Material shown
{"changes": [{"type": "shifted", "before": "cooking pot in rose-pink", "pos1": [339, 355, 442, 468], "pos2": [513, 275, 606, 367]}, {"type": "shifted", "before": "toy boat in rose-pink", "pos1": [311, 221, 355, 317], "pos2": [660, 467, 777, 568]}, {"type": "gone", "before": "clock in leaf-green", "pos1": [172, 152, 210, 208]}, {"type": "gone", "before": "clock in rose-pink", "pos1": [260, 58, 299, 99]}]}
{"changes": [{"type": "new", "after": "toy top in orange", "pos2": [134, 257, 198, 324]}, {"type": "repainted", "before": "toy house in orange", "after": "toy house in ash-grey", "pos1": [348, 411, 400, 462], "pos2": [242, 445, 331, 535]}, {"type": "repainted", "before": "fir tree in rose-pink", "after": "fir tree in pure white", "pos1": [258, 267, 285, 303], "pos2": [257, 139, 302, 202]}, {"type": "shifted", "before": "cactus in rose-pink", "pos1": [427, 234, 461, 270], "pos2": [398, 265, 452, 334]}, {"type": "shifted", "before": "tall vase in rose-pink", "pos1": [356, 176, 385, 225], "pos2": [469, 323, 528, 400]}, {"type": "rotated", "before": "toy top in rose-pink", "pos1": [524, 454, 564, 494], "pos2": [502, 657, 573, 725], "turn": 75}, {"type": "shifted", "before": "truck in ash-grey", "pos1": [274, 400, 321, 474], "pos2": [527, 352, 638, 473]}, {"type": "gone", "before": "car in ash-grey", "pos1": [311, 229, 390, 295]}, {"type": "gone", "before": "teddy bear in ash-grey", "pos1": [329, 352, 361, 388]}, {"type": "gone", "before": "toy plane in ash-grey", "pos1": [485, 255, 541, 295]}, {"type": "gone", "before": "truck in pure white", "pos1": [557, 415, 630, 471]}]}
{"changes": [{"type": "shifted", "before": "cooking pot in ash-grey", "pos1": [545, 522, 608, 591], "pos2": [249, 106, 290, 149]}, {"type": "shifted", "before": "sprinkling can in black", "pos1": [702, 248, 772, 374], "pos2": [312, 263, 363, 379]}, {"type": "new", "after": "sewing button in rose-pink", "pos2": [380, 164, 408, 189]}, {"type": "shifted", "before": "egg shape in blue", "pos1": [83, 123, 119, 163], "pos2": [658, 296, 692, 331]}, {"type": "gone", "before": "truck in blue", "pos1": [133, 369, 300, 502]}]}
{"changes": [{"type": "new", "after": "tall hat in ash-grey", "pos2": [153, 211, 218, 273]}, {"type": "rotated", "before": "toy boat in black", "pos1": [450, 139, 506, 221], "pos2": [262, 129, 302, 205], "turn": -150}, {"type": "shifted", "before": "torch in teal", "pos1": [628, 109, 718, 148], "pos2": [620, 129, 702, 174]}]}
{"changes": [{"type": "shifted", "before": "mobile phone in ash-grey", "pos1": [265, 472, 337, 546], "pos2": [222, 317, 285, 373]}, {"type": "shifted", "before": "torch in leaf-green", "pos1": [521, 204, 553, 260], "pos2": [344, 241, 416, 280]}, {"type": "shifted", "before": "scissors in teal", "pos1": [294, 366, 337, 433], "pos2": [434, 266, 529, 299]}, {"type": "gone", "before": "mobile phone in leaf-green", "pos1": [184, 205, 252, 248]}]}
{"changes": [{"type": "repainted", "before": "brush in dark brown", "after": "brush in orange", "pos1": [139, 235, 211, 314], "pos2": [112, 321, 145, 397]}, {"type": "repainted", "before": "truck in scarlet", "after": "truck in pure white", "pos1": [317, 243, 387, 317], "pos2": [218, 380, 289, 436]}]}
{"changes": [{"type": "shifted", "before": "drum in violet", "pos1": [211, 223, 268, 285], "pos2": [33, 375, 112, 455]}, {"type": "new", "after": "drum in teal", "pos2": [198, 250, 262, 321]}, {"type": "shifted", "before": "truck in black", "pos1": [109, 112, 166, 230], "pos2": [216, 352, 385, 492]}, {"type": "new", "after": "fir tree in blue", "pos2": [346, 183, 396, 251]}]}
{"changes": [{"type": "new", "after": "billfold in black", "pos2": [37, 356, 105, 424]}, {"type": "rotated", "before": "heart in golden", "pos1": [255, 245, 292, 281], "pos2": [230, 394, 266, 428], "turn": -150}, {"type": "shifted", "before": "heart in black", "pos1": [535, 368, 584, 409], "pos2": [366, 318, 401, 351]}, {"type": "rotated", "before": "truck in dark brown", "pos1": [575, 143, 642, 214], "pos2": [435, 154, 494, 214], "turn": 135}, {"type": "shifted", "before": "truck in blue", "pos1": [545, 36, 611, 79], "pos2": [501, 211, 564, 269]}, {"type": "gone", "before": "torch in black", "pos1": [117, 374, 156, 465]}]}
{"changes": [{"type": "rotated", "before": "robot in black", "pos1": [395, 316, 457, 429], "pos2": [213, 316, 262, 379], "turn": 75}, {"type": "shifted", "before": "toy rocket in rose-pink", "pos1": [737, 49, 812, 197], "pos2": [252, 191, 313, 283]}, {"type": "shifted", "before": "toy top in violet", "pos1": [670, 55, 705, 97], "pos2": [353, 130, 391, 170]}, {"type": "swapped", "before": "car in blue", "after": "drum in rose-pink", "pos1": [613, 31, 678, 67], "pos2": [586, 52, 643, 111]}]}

Work task
All records are to be retyped exactly. None may be omitted.

Solution to this exercise
{"changes": [{"type": "shifted", "before": "cooking pot in rose-pink", "pos1": [339, 355, 442, 468], "pos2": [513, 275, 606, 367]}, {"type": "shifted", "before": "toy boat in rose-pink", "pos1": [311, 221, 355, 317], "pos2": [660, 467, 777, 568]}, {"type": "gone", "before": "clock in leaf-green", "pos1": [172, 152, 210, 208]}, {"type": "gone", "before": "clock in rose-pink", "pos1": [260, 58, 299, 99]}]}
{"changes": [{"type": "new", "after": "toy top in orange", "pos2": [134, 257, 198, 324]}, {"type": "repainted", "before": "toy house in orange", "after": "toy house in ash-grey", "pos1": [348, 411, 400, 462], "pos2": [242, 445, 331, 535]}, {"type": "repainted", "before": "fir tree in rose-pink", "after": "fir tree in pure white", "pos1": [258, 267, 285, 303], "pos2": [257, 139, 302, 202]}, {"type": "shifted", "before": "cactus in rose-pink", "pos1": [427, 234, 461, 270], "pos2": [398, 265, 452, 334]}, {"type": "shifted", "before": "tall vase in rose-pink", "pos1": [356, 176, 385, 225], "pos2": [469, 323, 528, 400]}, {"type": "rotated", "before": "toy top in rose-pink", "pos1": [524, 454, 564, 494], "pos2": [502, 657, 573, 725], "turn": 75}, {"type": "shifted", "before": "truck in ash-grey", "pos1": [274, 400, 321, 474], "pos2": [527, 352, 638, 473]}, {"type": "gone", "before": "car in ash-grey", "pos1": [311, 229, 390, 295]}, {"type": "gone", "before": "teddy bear in ash-grey", "pos1": [329, 352, 361, 388]}, {"type": "gone", "before": "toy plane in ash-grey", "pos1": [485, 255, 541, 295]}, {"type": "gone", "before": "truck in pure white", "pos1": [557, 415, 630, 471]}]}
{"changes": [{"type": "shifted", "before": "cooking pot in ash-grey", "pos1": [545, 522, 608, 591], "pos2": [249, 106, 290, 149]}, {"type": "shifted", "before": "sprinkling can in black", "pos1": [702, 248, 772, 374], "pos2": [312, 263, 363, 379]}, {"type": "new", "after": "sewing button in rose-pink", "pos2": [380, 164, 408, 189]}, {"type": "shifted", "before": "egg shape in blue", "pos1": [83, 123, 119, 163], "pos2": [658, 296, 692, 331]}, {"type": "gone", "before": "truck in blue", "pos1": [133, 369, 300, 502]}]}
{"changes": [{"type": "new", "after": "tall hat in ash-grey", "pos2": [153, 211, 218, 273]}, {"type": "rotated", "before": "toy boat in black", "pos1": [450, 139, 506, 221], "pos2": [262, 129, 302, 205], "turn": -150}, {"type": "shifted", "before": "torch in teal", "pos1": [628, 109, 718, 148], "pos2": [620, 129, 702, 174]}]}
{"changes": [{"type": "shifted", "before": "mobile phone in ash-grey", "pos1": [265, 472, 337, 546], "pos2": [222, 317, 285, 373]}, {"type": "shifted", "before": "torch in leaf-green", "pos1": [521, 204, 553, 260], "pos2": [344, 241, 416, 280]}, {"type": "shifted", "before": "scissors in teal", "pos1": [294, 366, 337, 433], "pos2": [434, 266, 529, 299]}, {"type": "gone", "before": "mobile phone in leaf-green", "pos1": [184, 205, 252, 248]}]}
{"changes": [{"type": "repainted", "before": "brush in dark brown", "after": "brush in orange", "pos1": [139, 235, 211, 314], "pos2": [112, 321, 145, 397]}, {"type": "repainted", "before": "truck in scarlet", "after": "truck in pure white", "pos1": [317, 243, 387, 317], "pos2": [218, 380, 289, 436]}]}
{"changes": [{"type": "shifted", "before": "drum in violet", "pos1": [211, 223, 268, 285], "pos2": [33, 375, 112, 455]}, {"type": "new", "after": "drum in teal", "pos2": [198, 250, 262, 321]}, {"type": "shifted", "before": "truck in black", "pos1": [109, 112, 166, 230], "pos2": [216, 352, 385, 492]}, {"type": "new", "after": "fir tree in blue", "pos2": [346, 183, 396, 251]}]}
{"changes": [{"type": "new", "after": "billfold in black", "pos2": [37, 356, 105, 424]}, {"type": "rotated", "before": "heart in golden", "pos1": [255, 245, 292, 281], "pos2": [230, 394, 266, 428], "turn": -150}, {"type": "shifted", "before": "heart in black", "pos1": [535, 368, 584, 409], "pos2": [366, 318, 401, 351]}, {"type": "rotated", "before": "truck in dark brown", "pos1": [575, 143, 642, 214], "pos2": [435, 154, 494, 214], "turn": 135}, {"type": "shifted", "before": "truck in blue", "pos1": [545, 36, 611, 79], "pos2": [501, 211, 564, 269]}, {"type": "gone", "before": "torch in black", "pos1": [117, 374, 156, 465]}]}
{"changes": [{"type": "rotated", "before": "robot in black", "pos1": [395, 316, 457, 429], "pos2": [213, 316, 262, 379], "turn": 75}, {"type": "shifted", "before": "toy rocket in rose-pink", "pos1": [737, 49, 812, 197], "pos2": [252, 191, 313, 283]}, {"type": "shifted", "before": "toy top in violet", "pos1": [670, 55, 705, 97], "pos2": [353, 130, 391, 170]}, {"type": "swapped", "before": "car in blue", "after": "drum in rose-pink", "pos1": [613, 31, 678, 67], "pos2": [586, 52, 643, 111]}]}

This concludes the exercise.